What you are asked to do ▸ Every line of the data below is to be written out again exactly.

Data excerpts

──────

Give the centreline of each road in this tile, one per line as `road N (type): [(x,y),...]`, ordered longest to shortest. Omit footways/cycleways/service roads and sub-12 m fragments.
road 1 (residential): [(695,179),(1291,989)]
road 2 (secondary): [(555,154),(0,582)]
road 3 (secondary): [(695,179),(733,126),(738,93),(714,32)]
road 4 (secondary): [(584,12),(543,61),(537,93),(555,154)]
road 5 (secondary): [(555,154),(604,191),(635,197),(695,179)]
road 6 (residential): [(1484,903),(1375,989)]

──────

Answer area ▸
Give the centreline of each road in this tile, one per line as `road N (type): [(x,y),...]`, ordered longest to shortest. Omit footways/cycleways/service roads and sub-12 m fragments.
road 1 (residential): [(695,179),(1291,989)]
road 2 (secondary): [(555,154),(0,582)]
road 3 (secondary): [(695,179),(733,126),(738,93),(714,32)]
road 4 (secondary): [(584,12),(543,61),(537,93),(555,154)]
road 5 (secondary): [(555,154),(604,191),(635,197),(695,179)]
road 6 (residential): [(1484,903),(1375,989)]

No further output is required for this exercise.